• _INSTRUCTIONS TO FOLLOW_: Once the line containing "C105: 220nF (DGND, NET8)" is found in the records below, return it and each following line exactly, up to and including the line containing "R111: 3.9k (NET7, VS) -> 3.9k (NET1, NET7)", and nothing else.

START RECORDS FOR THE TASK

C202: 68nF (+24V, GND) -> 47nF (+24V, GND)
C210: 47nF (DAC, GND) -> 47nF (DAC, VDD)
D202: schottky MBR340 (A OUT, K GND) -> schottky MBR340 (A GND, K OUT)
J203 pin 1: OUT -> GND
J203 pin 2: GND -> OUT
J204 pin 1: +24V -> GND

END RECORDS FOR THE TASK
START RECORDS FOR THE TASK

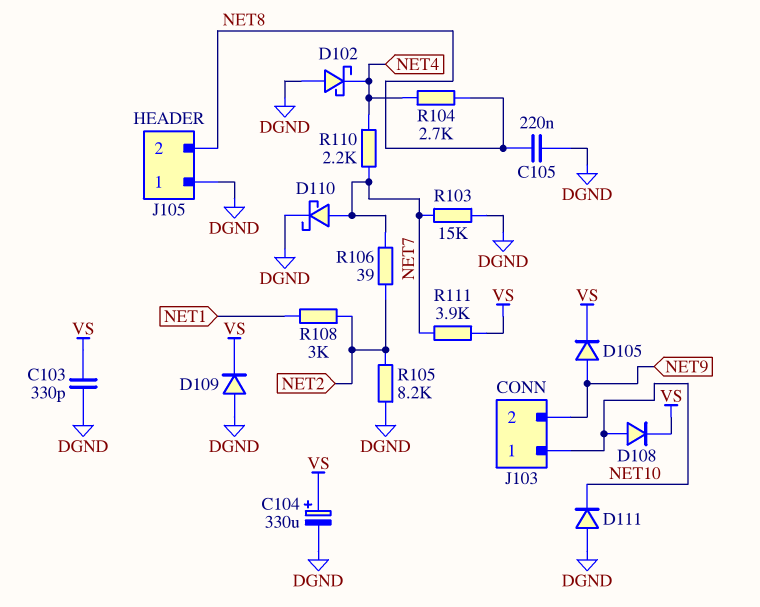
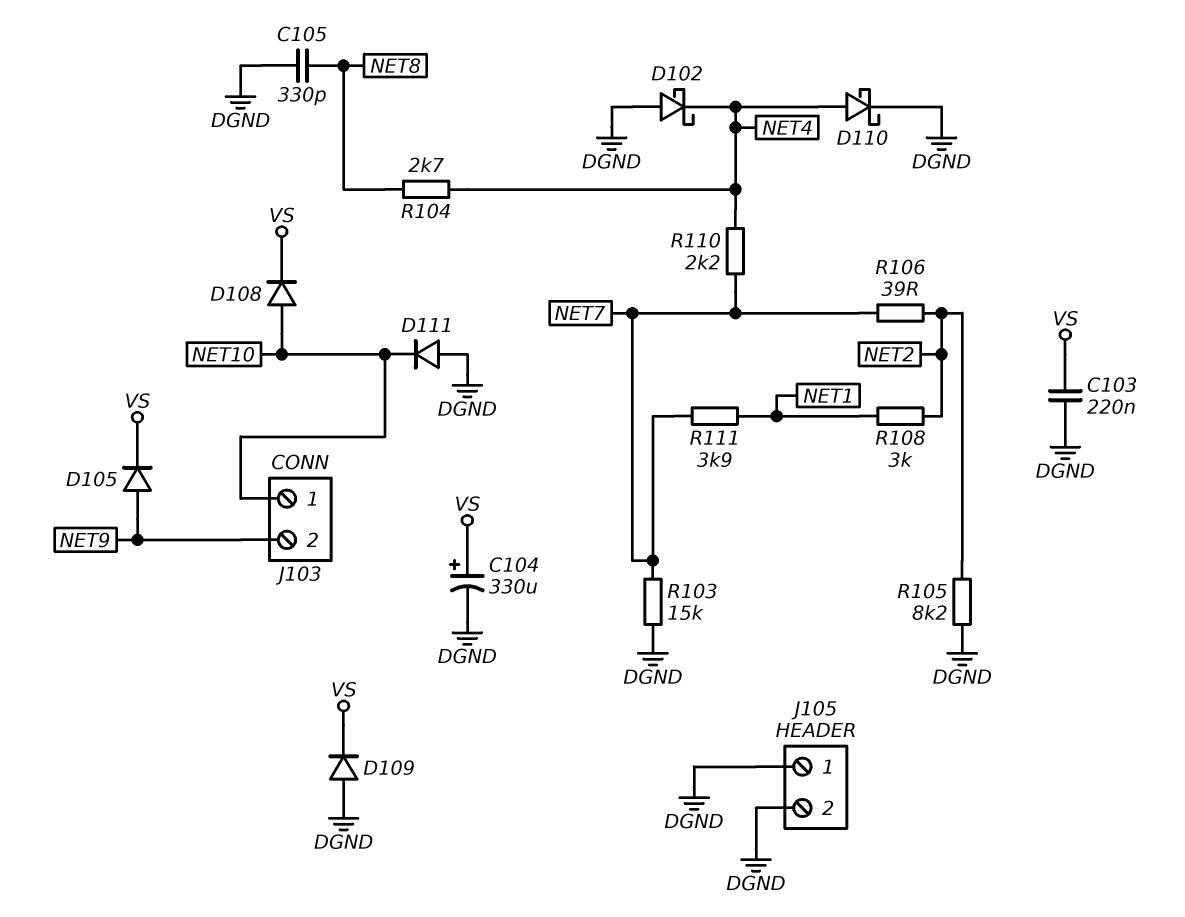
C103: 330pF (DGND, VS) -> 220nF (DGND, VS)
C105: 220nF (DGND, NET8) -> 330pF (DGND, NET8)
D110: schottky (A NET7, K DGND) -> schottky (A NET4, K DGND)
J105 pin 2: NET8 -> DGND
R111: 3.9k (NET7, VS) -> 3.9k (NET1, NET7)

END RECORDS FOR THE TASK
START RECORDS FOR THE TASK

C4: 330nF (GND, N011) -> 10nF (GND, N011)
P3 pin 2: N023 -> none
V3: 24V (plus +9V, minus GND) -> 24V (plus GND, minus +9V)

END RECORDS FOR THE TASK

• _WORKED SOLUTION_:
C105: 220nF (DGND, NET8) -> 330pF (DGND, NET8)
D110: schottky (A NET7, K DGND) -> schottky (A NET4, K DGND)
J105 pin 2: NET8 -> DGND
R111: 3.9k (NET7, VS) -> 3.9k (NET1, NET7)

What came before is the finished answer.